* [Exercise description]
Return all of the data that follows precisely, leaving every image out.

* [Dataset records]
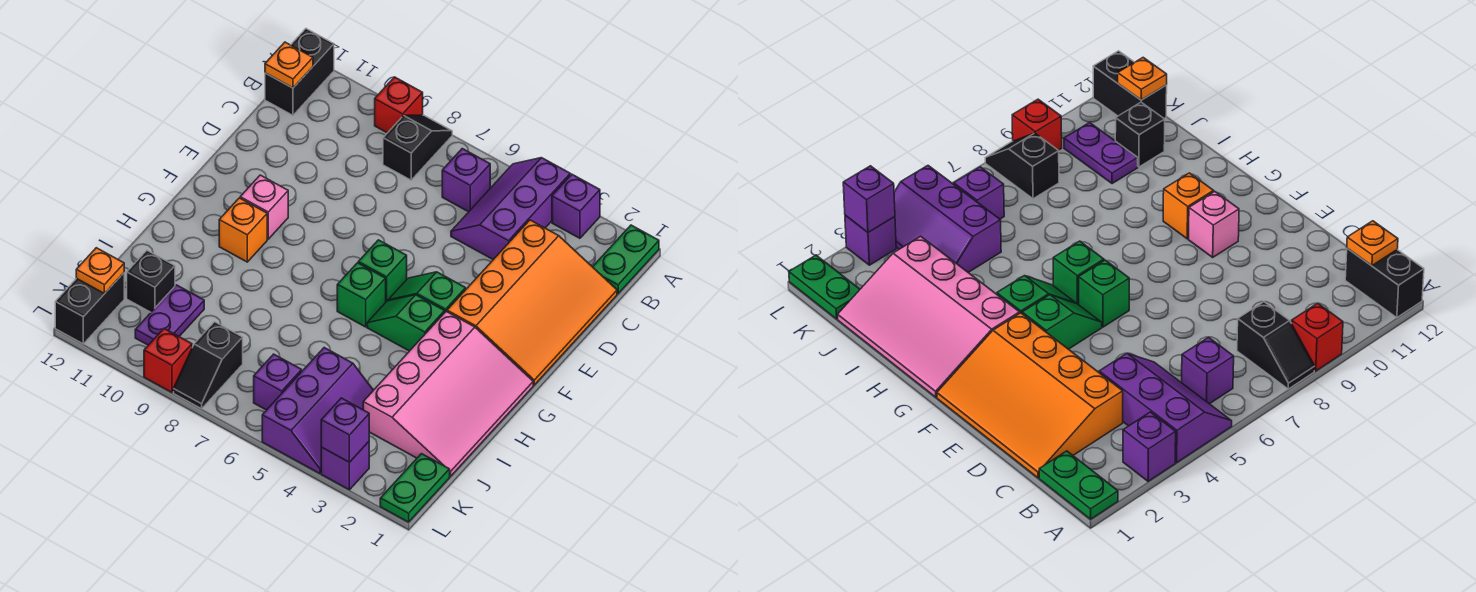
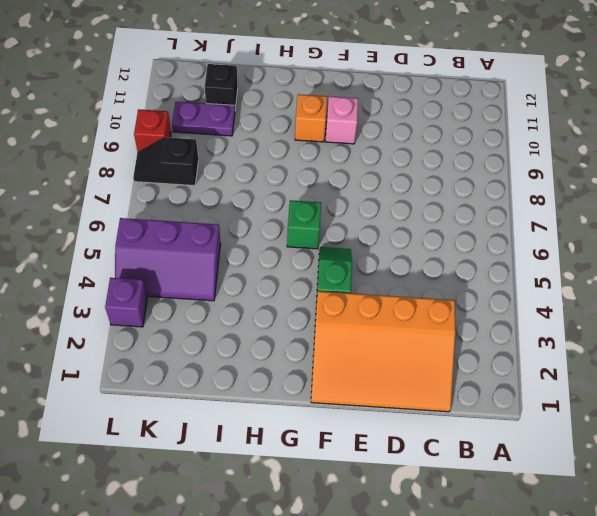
none -> green plate A1:B1 level 1
none -> purple brick A3 level 1
none -> purple slope A4:C5 level 1 top 4

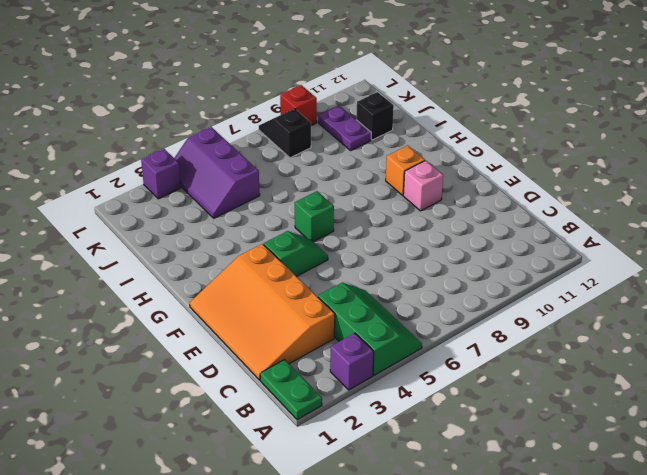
green slope A4:C5 level 1 top 4 -> purple slope A4:C5 level 1 top 4
none -> black slope A8:B8 level 1 top B
none -> red brick A9 level 1
none -> black brick A12:B12 level 1

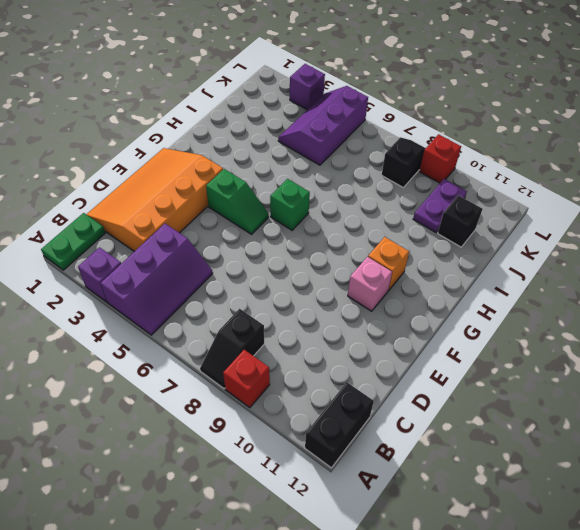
none -> purple brick B6 level 1
none -> green brick F6 level 1
none -> pink slope G1:J3 level 1 top 3

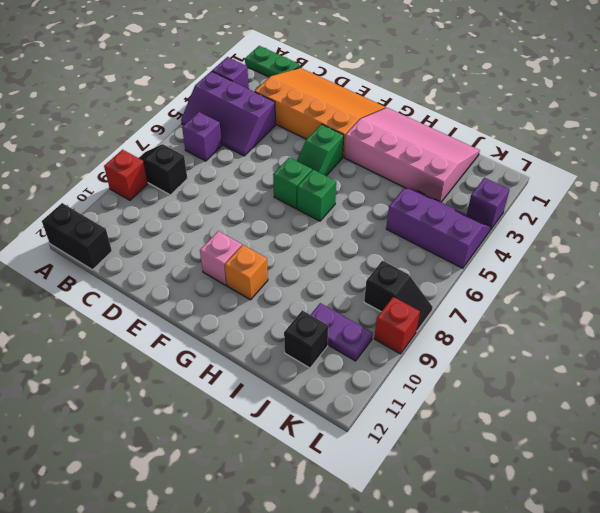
none -> green slope G4:G5 level 1 top 4
none -> green plate K1:L1 level 1
none -> purple brick K6 level 1

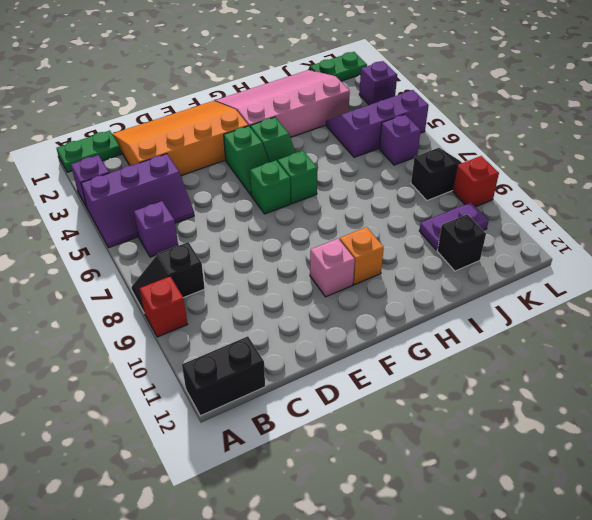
none -> black brick K12:L12 level 1
none -> orange plate B12 level 2
none -> orange plate K12 level 2

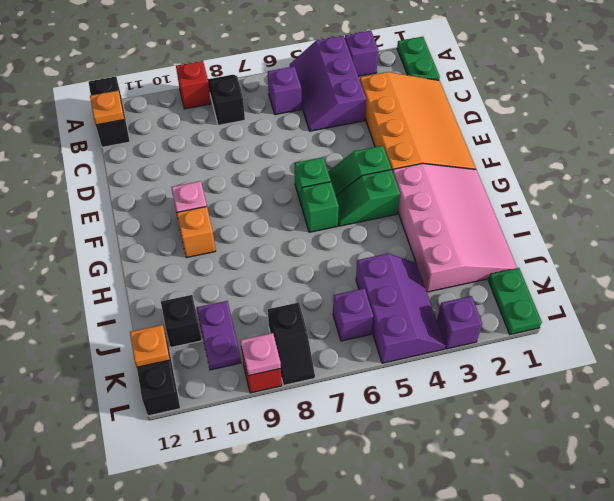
pink plate L9 level 2 -> none
none -> purple brick L3 level 2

* [Task output]
none -> green plate A1:B1 level 1
none -> purple brick A3 level 1
none -> purple slope A4:C5 level 1 top 4

green slope A4:C5 level 1 top 4 -> purple slope A4:C5 level 1 top 4
none -> black slope A8:B8 level 1 top B
none -> red brick A9 level 1
none -> black brick A12:B12 level 1

none -> purple brick B6 level 1
none -> green brick F6 level 1
none -> pink slope G1:J3 level 1 top 3

none -> green slope G4:G5 level 1 top 4
none -> green plate K1:L1 level 1
none -> purple brick K6 level 1

none -> black brick K12:L12 level 1
none -> orange plate B12 level 2
none -> orange plate K12 level 2

pink plate L9 level 2 -> none
none -> purple brick L3 level 2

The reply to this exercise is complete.